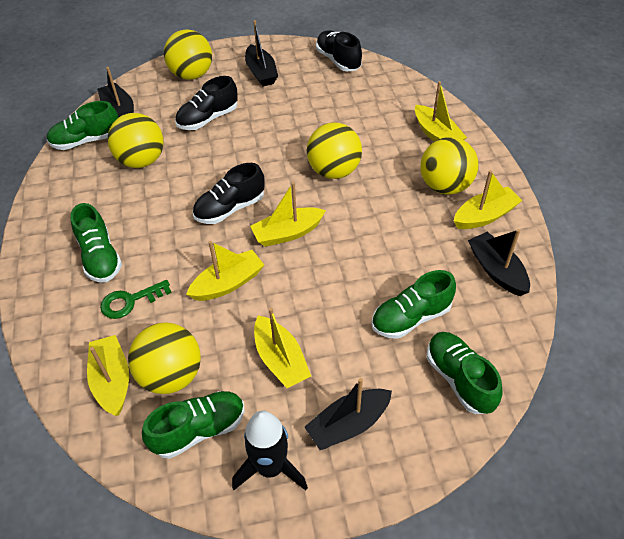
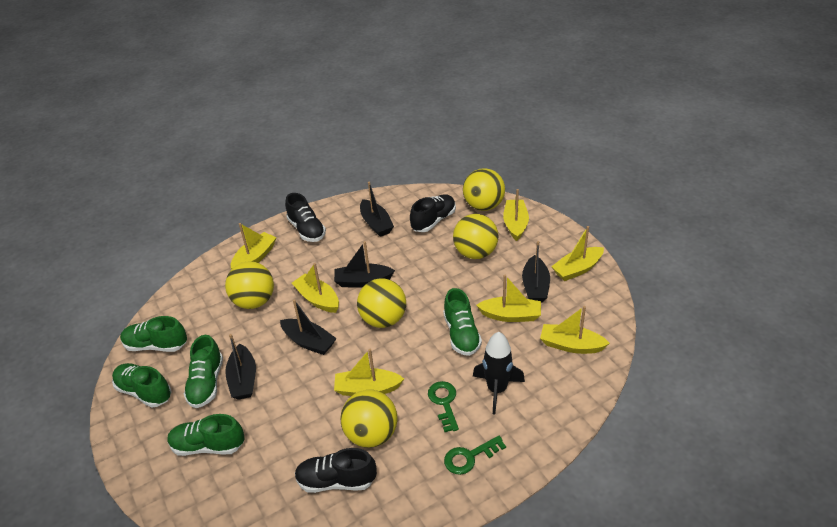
black boat: 4 -> 5
green key: 1 -> 2
yellow boat: 6 -> 7

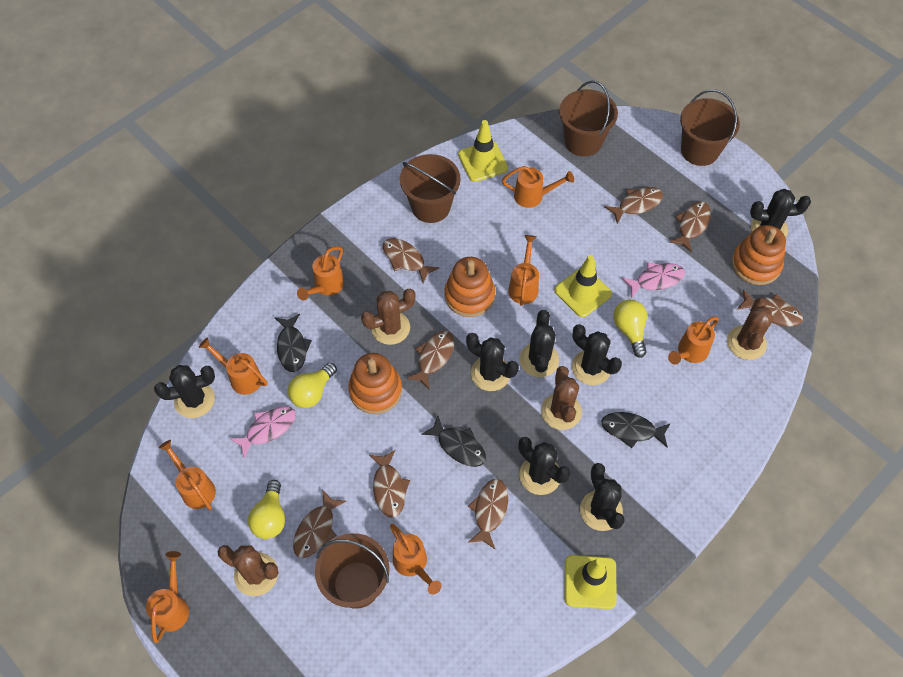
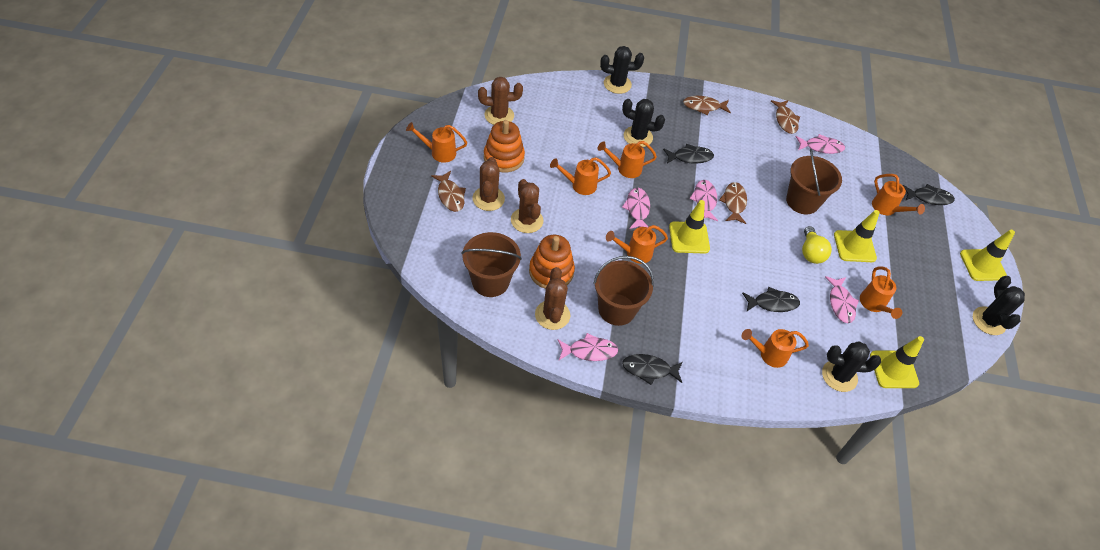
black cactus: 7 -> 4
black fish: 3 -> 4
brown bucket: 4 -> 3
brown fish: 8 -> 4
orange stacking toy: 3 -> 2
orange watering can: 8 -> 7
pink fish: 2 -> 5
yellow light bulb: 3 -> 1
yellow traffic cone: 3 -> 4

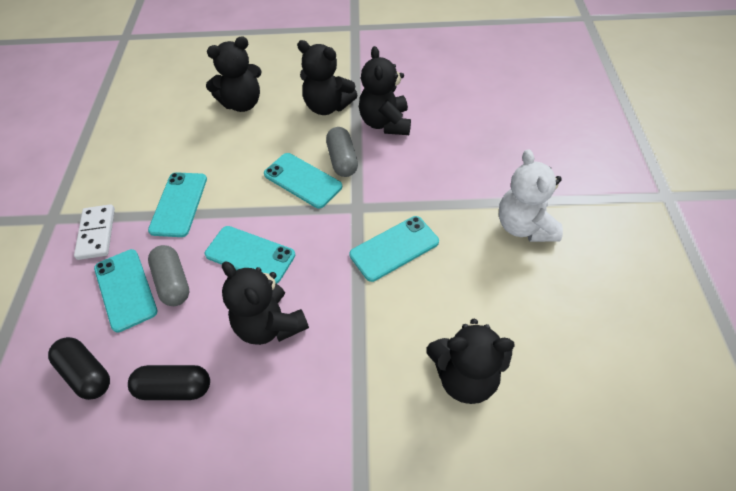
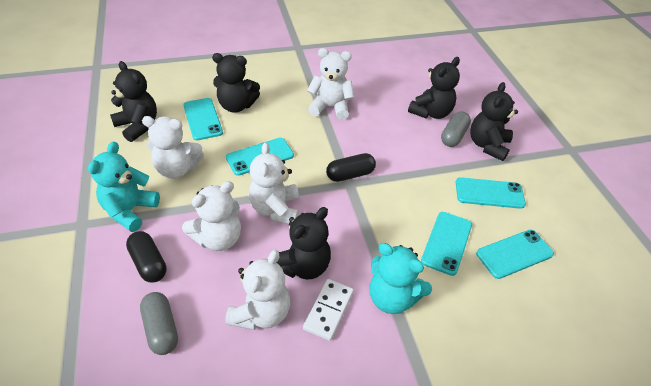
turquoise teddy bear: 0 -> 2
white teddy bear: 1 -> 5

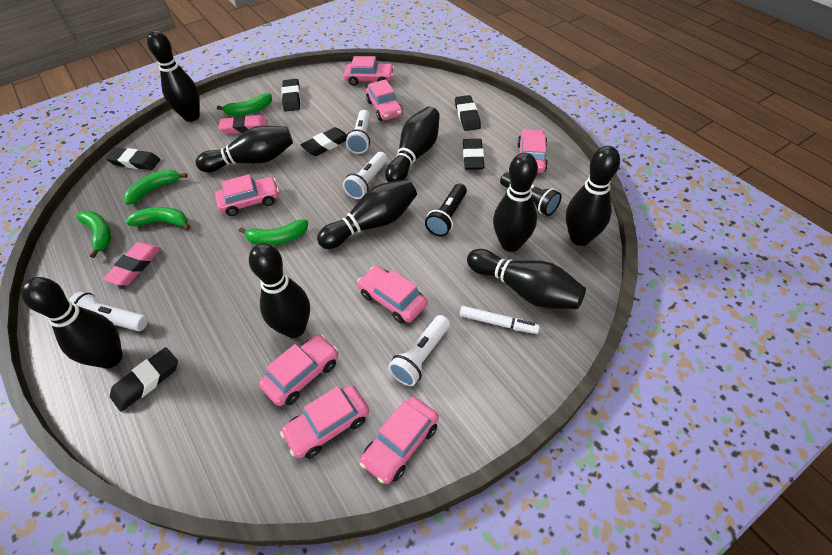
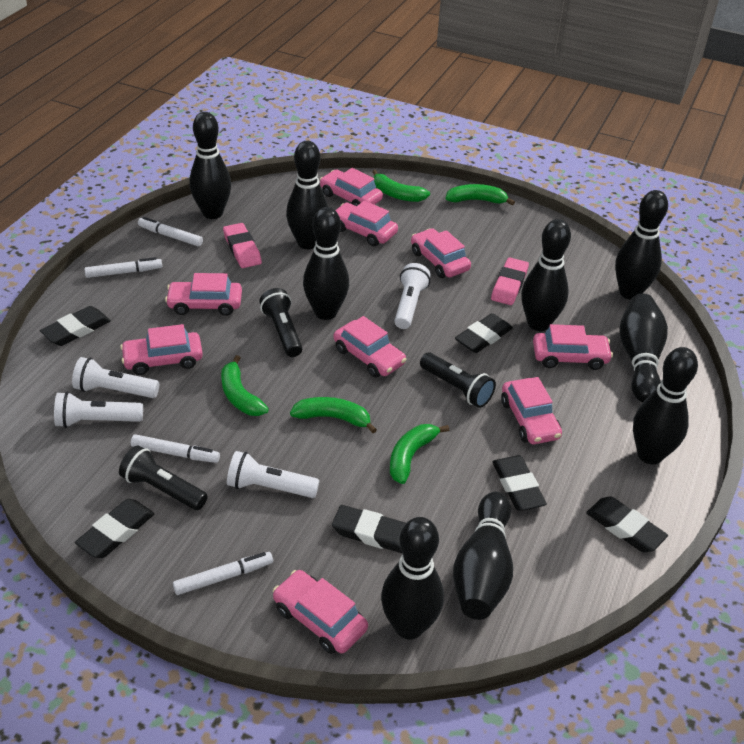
black flashlight: 2 -> 3
pink car: 8 -> 9
white marker: 1 -> 4

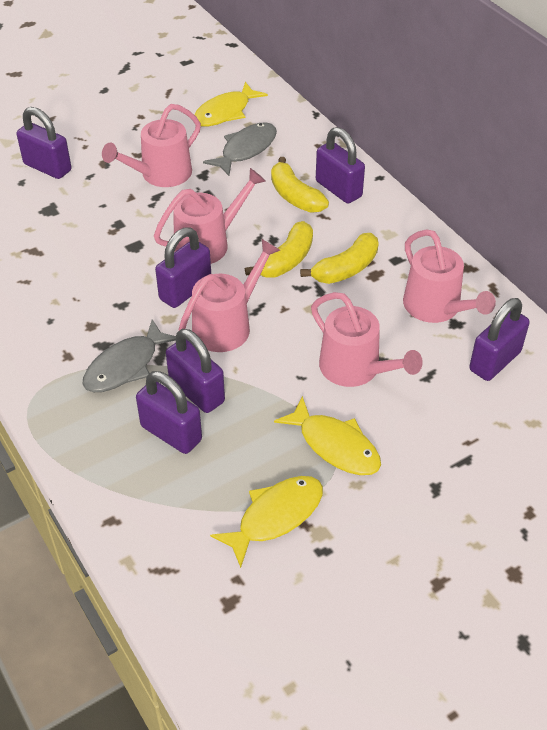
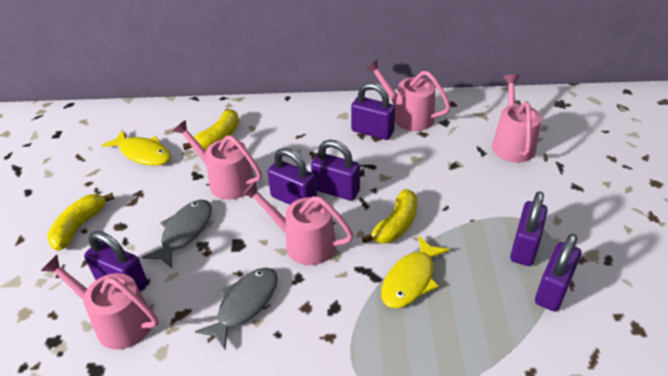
yellow fish: 3 -> 2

• What is required
Give back the lines word for word, from the very first in the material above to the one that has "pink car: 8 -> 9", both included, without the pictures.

• Answer to the problem
black boat: 4 -> 5
green key: 1 -> 2
yellow boat: 6 -> 7

black cactus: 7 -> 4
black fish: 3 -> 4
brown bucket: 4 -> 3
brown fish: 8 -> 4
orange stacking toy: 3 -> 2
orange watering can: 8 -> 7
pink fish: 2 -> 5
yellow light bulb: 3 -> 1
yellow traffic cone: 3 -> 4

turquoise teddy bear: 0 -> 2
white teddy bear: 1 -> 5

black flashlight: 2 -> 3
pink car: 8 -> 9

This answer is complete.